_TASK DETAILS_.
Rewrite the stretch of rows from the start through the line containing "Locate an element on the screen. The width", replacing "screenshot" with "screen capture" and keeping everything else the same. Leave the pictures out of your answer.

_EXERCISE MATERIALS_.
--------

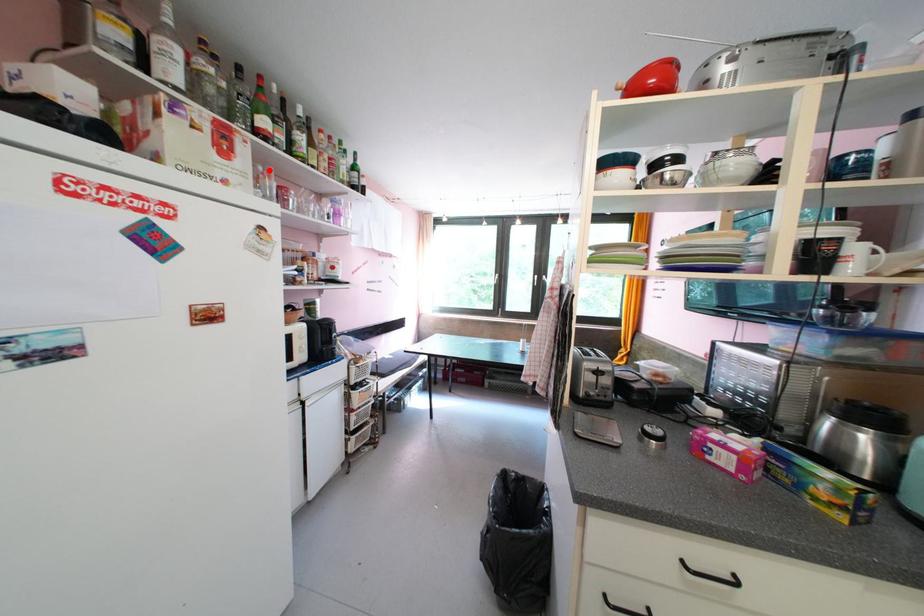
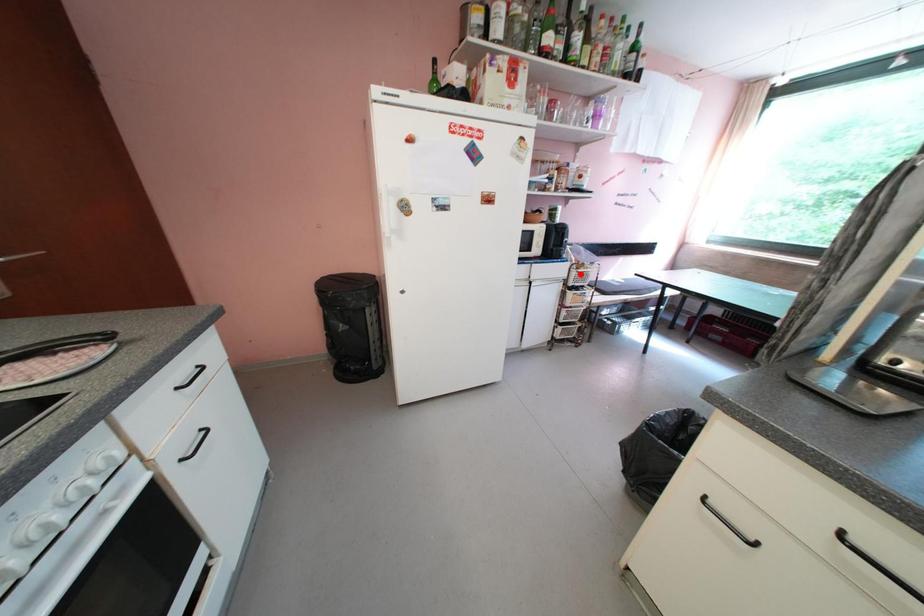
I am providing you with two images of the same scene from different viewpoints. A red point is marked on the first image and another point is marked on the second image. Does the point marked in image1 correspond to the same location as the one in image2?

No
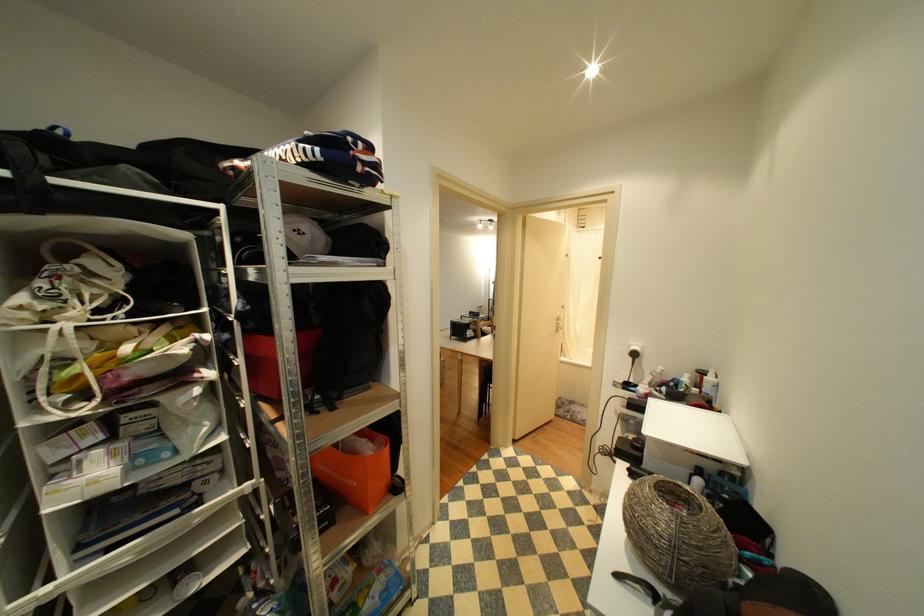
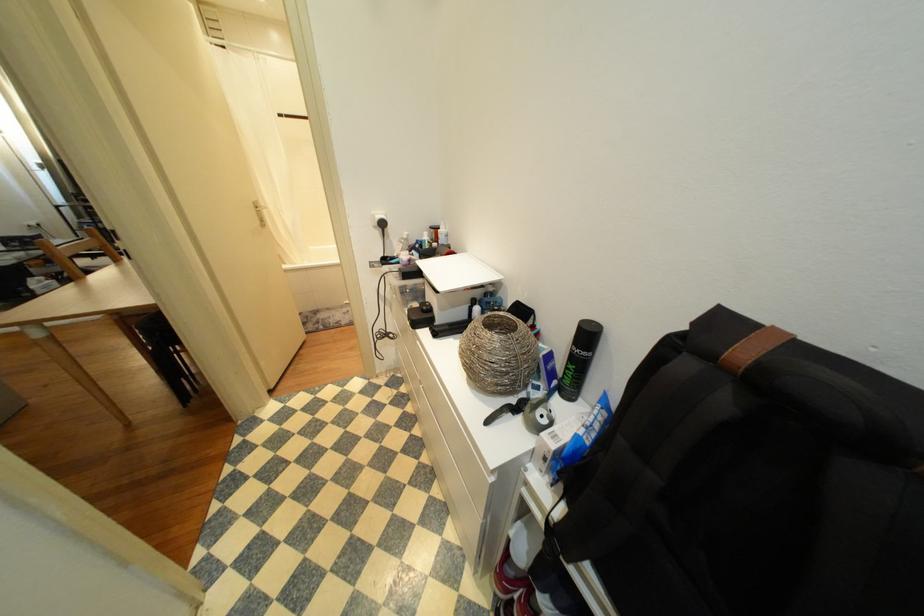
In the second image, find the point that corresponds to (638,344) in the first image.

(381, 214)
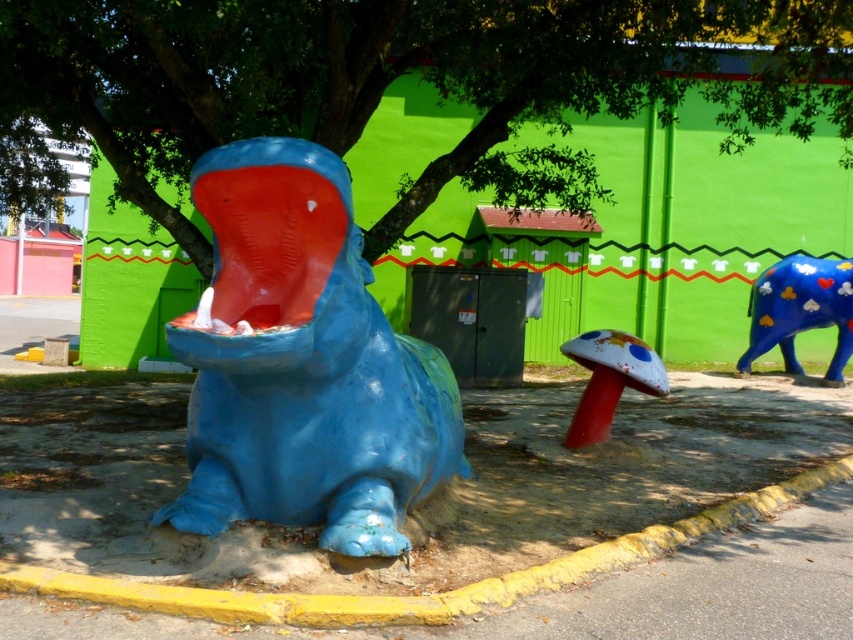
You are standing in front of the blue glossy elephant at right and want to place a small flower pot on the ground. If you look towards the yellow painted curb at lower left, which direction should you walk to place the flower pot closer to the curb?

Since the yellow painted curb at lower left is closer to the viewer than the blue glossy elephant at right, you should walk towards the yellow painted curb at lower left direction to place the flower pot closer to it.

You are standing at the point marked by the coordinates point (422, 595) in the image. What is the nearest object to you?

The nearest object to you is the yellow painted curb at lower left, as the coordinates point (422, 595) indicates its location.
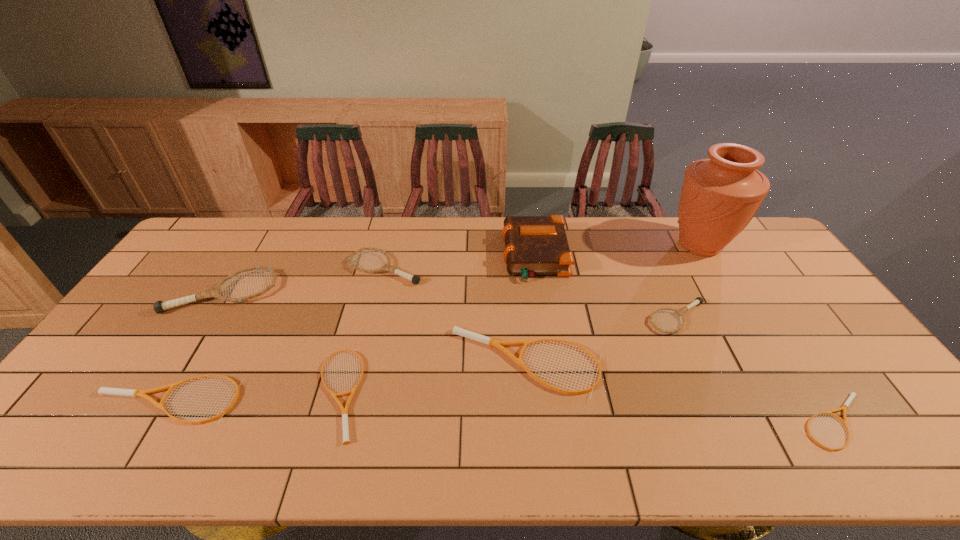
This screenshot has width=960, height=540. In order to click on free region at the far right corner of the desktop in this screenshot , I will do `click(755, 238)`.

Locate an element on the screen. The width and height of the screenshot is (960, 540). free point between the second beige tennis racket from right to left and the second shortest tennis racket is located at coordinates (432, 379).

Locate an element on the screen. The image size is (960, 540). free space between the Bible and the rightmost beige tennis racket is located at coordinates (685, 340).

The height and width of the screenshot is (540, 960). I want to click on free space between the tallest object and the rightmost gray tennis racket, so click(x=688, y=281).

The image size is (960, 540). What are the coordinates of `unoccupied position between the fourth tallest object and the shortest object` in the screenshot? It's located at (610, 346).

Find the location of a particular element. The height and width of the screenshot is (540, 960). unoccupied position between the Bible and the shortest object is located at coordinates (685, 340).

Identify the location of free space that is in between the third tennis racket from right to left and the smallest beige tennis racket. (682, 393).

This screenshot has width=960, height=540. I want to click on free spot between the rightmost beige tennis racket and the vase, so click(x=767, y=334).

I want to click on empty space between the sixth shortest object and the third beige tennis racket from left to right, so tap(456, 316).

Where is `free space between the seventh shortest object and the eighth shortest object`? This screenshot has height=540, width=960. free space between the seventh shortest object and the eighth shortest object is located at coordinates click(x=379, y=274).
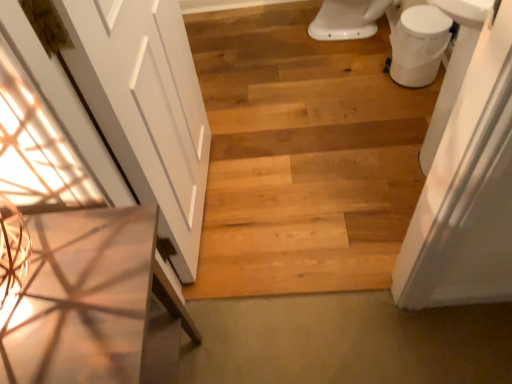
Question: From a real-world perspective, is natural wood plank at center on top of white matte door at left?

Choices:
 (A) no
 (B) yes

Answer: (A)

Question: Is natural wood plank at center oriented towards white matte door at left?

Choices:
 (A) yes
 (B) no

Answer: (B)

Question: From a real-world perspective, is natural wood plank at center located beneath white matte door at left?

Choices:
 (A) yes
 (B) no

Answer: (A)

Question: Does natural wood plank at center have a lesser height compared to white matte door at left?

Choices:
 (A) no
 (B) yes

Answer: (B)

Question: Can you confirm if natural wood plank at center is wider than white matte door at left?

Choices:
 (A) yes
 (B) no

Answer: (B)

Question: Would you say white matte door at left is inside or outside white glossy toilet bowl at upper right?

Choices:
 (A) outside
 (B) inside

Answer: (A)

Question: From the image's perspective, is white matte door at left positioned above or below white glossy toilet bowl at upper right?

Choices:
 (A) above
 (B) below

Answer: (B)

Question: Considering the positions of white matte door at left and white glossy toilet bowl at upper right in the image, is white matte door at left taller or shorter than white glossy toilet bowl at upper right?

Choices:
 (A) tall
 (B) short

Answer: (A)

Question: In terms of size, does white matte door at left appear bigger or smaller than white glossy toilet bowl at upper right?

Choices:
 (A) big
 (B) small

Answer: (A)

Question: Looking at their shapes, would you say wooden table at left is wider or thinner than white glossy toilet bowl at upper right?

Choices:
 (A) thin
 (B) wide

Answer: (B)

Question: From a real-world perspective, is wooden table at left positioned above or below white glossy toilet bowl at upper right?

Choices:
 (A) below
 (B) above

Answer: (B)

Question: Is wooden table at left spatially inside white glossy toilet bowl at upper right, or outside of it?

Choices:
 (A) outside
 (B) inside

Answer: (A)

Question: In terms of height, does wooden table at left look taller or shorter compared to white glossy toilet bowl at upper right?

Choices:
 (A) tall
 (B) short

Answer: (A)

Question: From the image's perspective, is white glossy toilet bowl at upper right positioned above or below wooden table at left?

Choices:
 (A) above
 (B) below

Answer: (A)

Question: Considering the positions of white glossy toilet bowl at upper right and wooden table at left in the image, is white glossy toilet bowl at upper right wider or thinner than wooden table at left?

Choices:
 (A) wide
 (B) thin

Answer: (B)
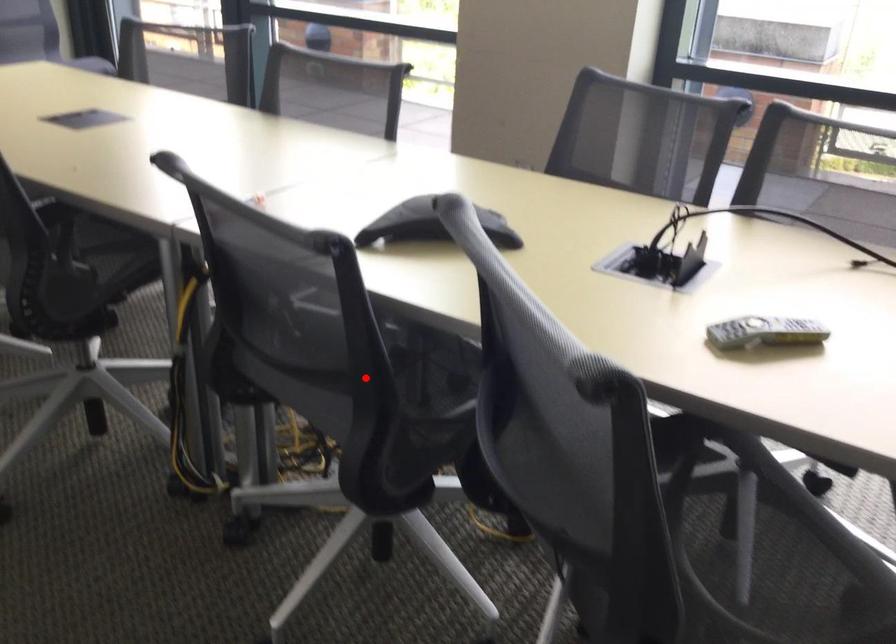
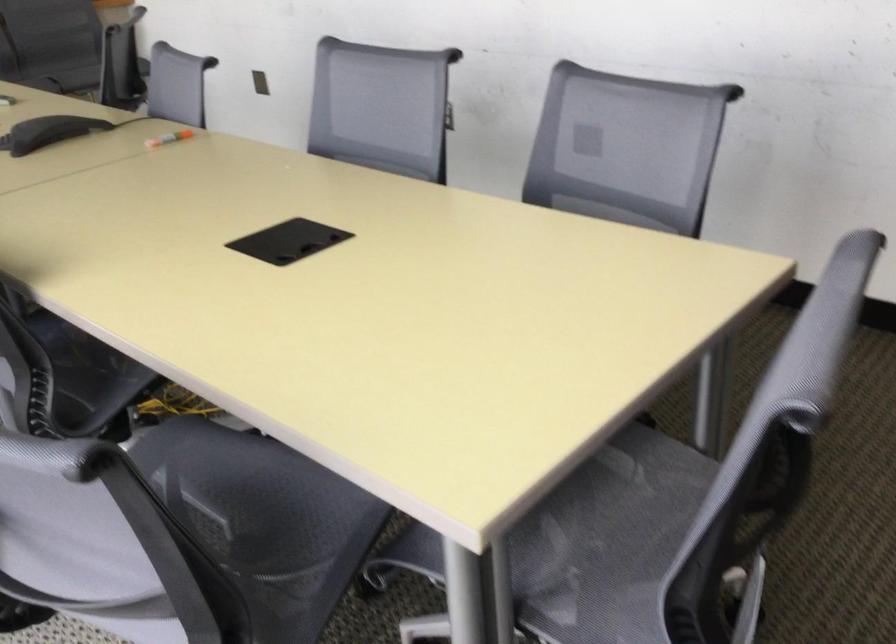
Question: I am providing you with two images of the same scene from different viewpoints. A red point is marked on the first image. Is the red point's position out of view in image 2?

Choices:
 (A) Yes
 (B) No

Answer: (A)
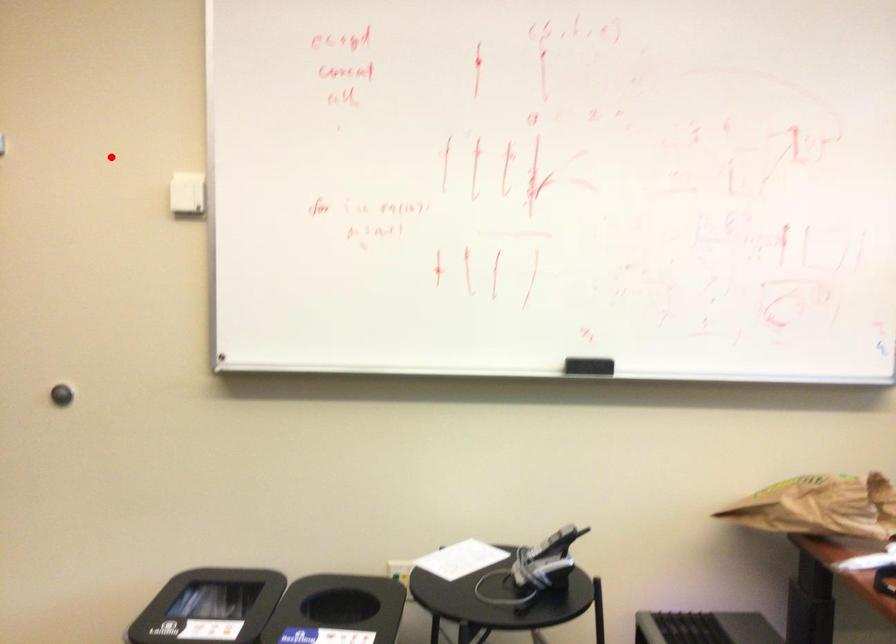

--------

_RESPONSE FOR THIS EXERCISE_.
I am providing you with two images of the same scene from different viewpoints. A red point is marked on the first image and another point is marked on the second image. Does the point marked in image1 correspond to the same location as the one in image2?

No
In the second image, find the point that corresponds to (638,344) in the first image.

(381, 214)
You are standing in front of the blue glossy elephant at right and want to place a small flower pot on the ground. If you look towards the yellow painted curb at lower left, which direction should you walk to place the flower pot closer to the curb?

Since the yellow painted curb at lower left is closer to the viewer than the blue glossy elephant at right, you should walk towards the yellow painted curb at lower left direction to place the flower pot closer to it.

You are standing at the point marked by the coordinates point (422, 595) in the image. What is the nearest object to you?

The nearest object to you is the yellow painted curb at lower left, as the coordinates point (422, 595) indicates its location.
This screen capture has width=960, height=540. In order to click on free region at the far right corner of the desktop in this screen capture , I will do `click(755, 238)`.

Locate an element on the screen. The width and height of the screen capture is (960, 540). free point between the second beige tennis racket from right to left and the second shortest tennis racket is located at coordinates (432, 379).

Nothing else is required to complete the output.